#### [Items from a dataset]
:::
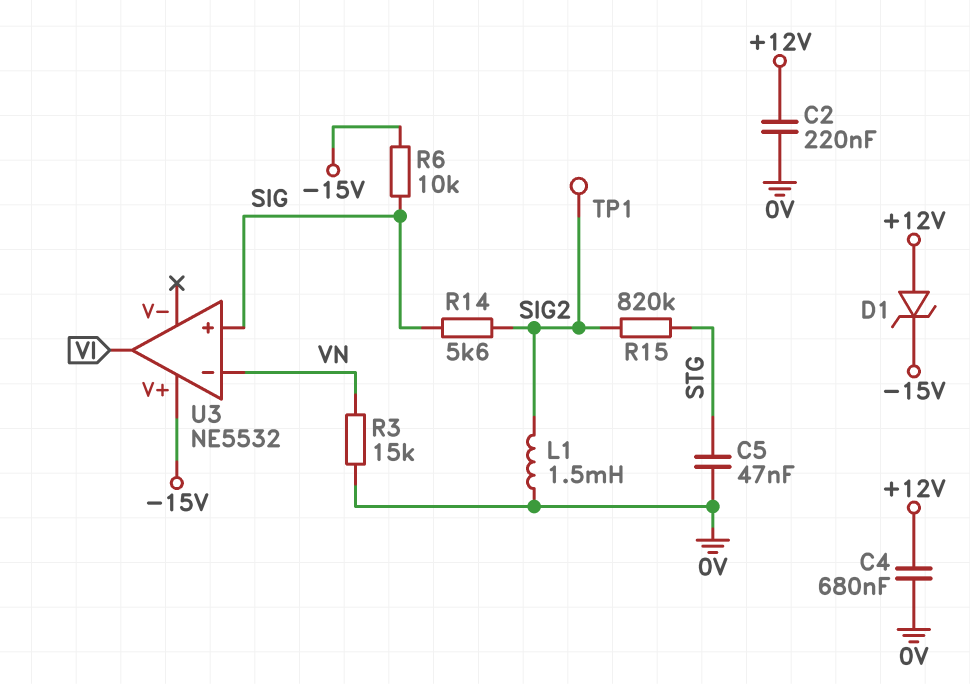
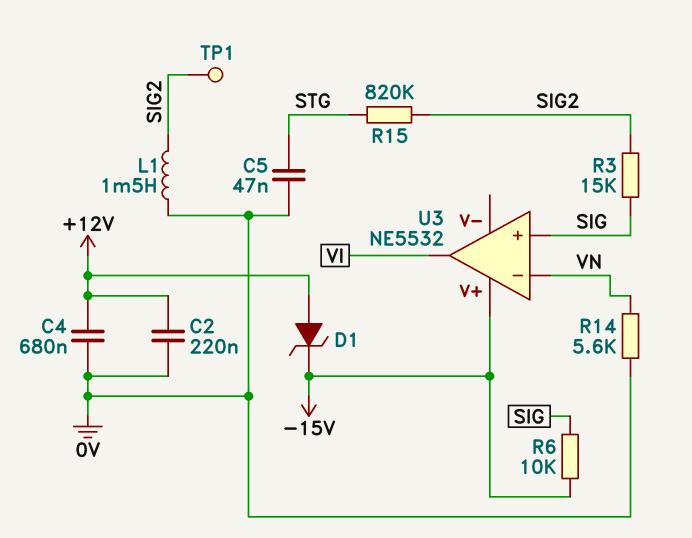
R3: 15k (0V, VN) -> 15k (SIG, SIG2)
R14: 5.6k (SIG, SIG2) -> 5.6k (0V, VN)

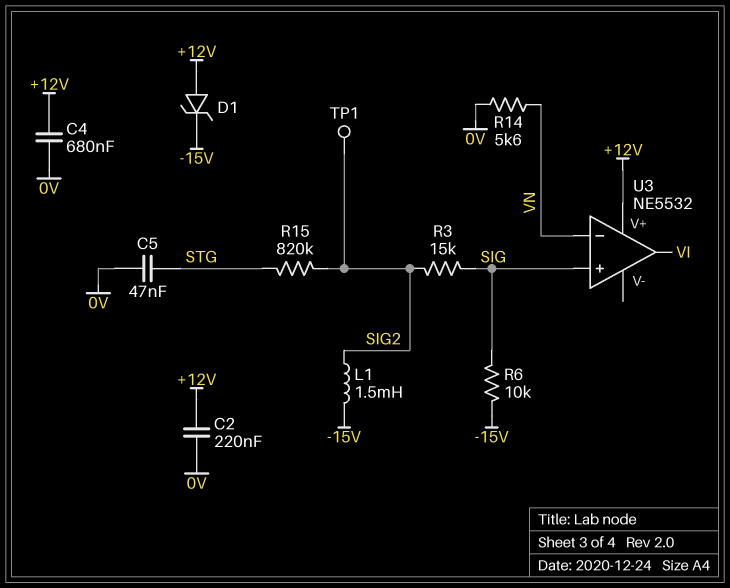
L1: 1.5mH (0V, SIG2) -> 1.5mH (-15V, SIG2)
U3 pin V+: -15V -> +12V

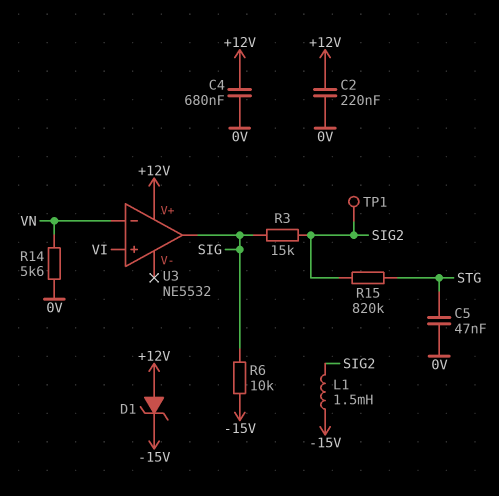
U3 pin in+: SIG -> VI
U3 pin out: VI -> SIG

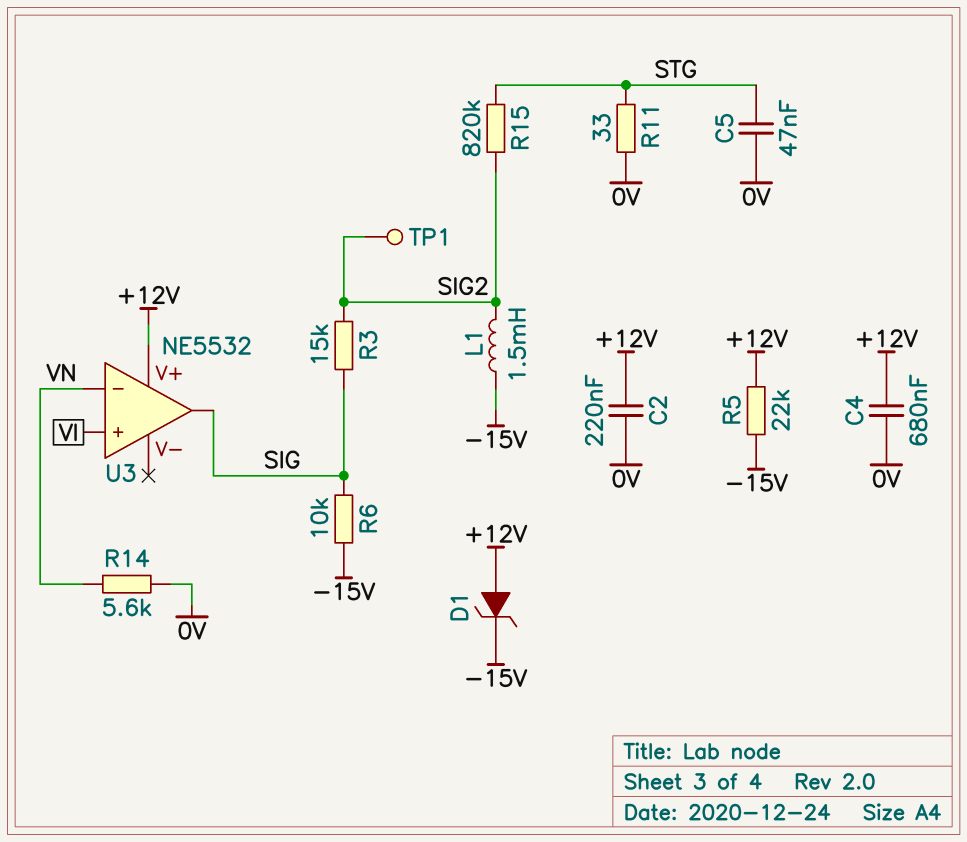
R5: none -> 22k (+12V, -15V)
R11: none -> 33 (0V, STG)

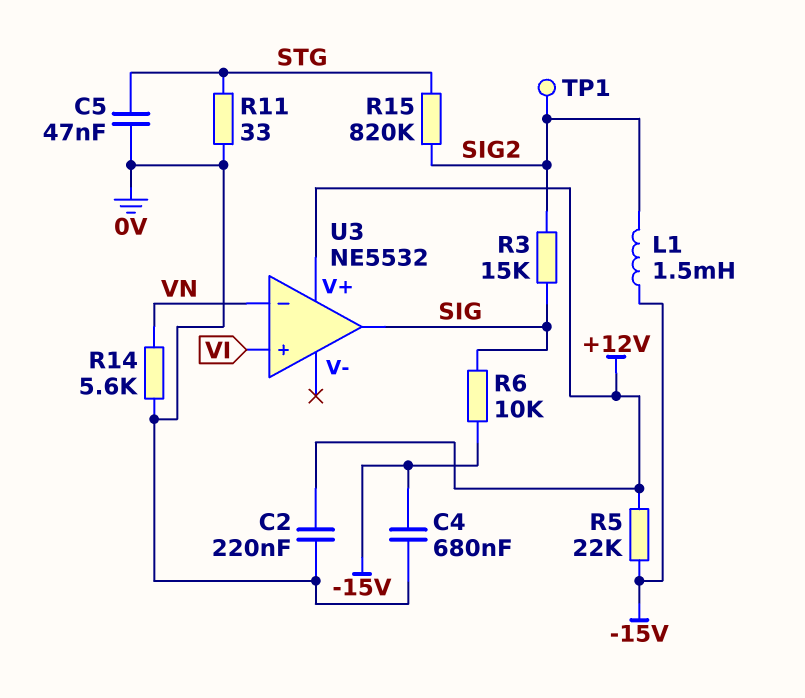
C4: 680nF (+12V, 0V) -> 680nF (-15V, 0V)
D1: zener (A +12V, K -15V) -> none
:::
#### [What you will do]
All preceding records should be duplicated verbatim, images excepted.

#### [Answer space]
R3: 15k (0V, VN) -> 15k (SIG, SIG2)
R14: 5.6k (SIG, SIG2) -> 5.6k (0V, VN)

L1: 1.5mH (0V, SIG2) -> 1.5mH (-15V, SIG2)
U3 pin V+: -15V -> +12V

U3 pin in+: SIG -> VI
U3 pin out: VI -> SIG

R5: none -> 22k (+12V, -15V)
R11: none -> 33 (0V, STG)

C4: 680nF (+12V, 0V) -> 680nF (-15V, 0V)
D1: zener (A +12V, K -15V) -> none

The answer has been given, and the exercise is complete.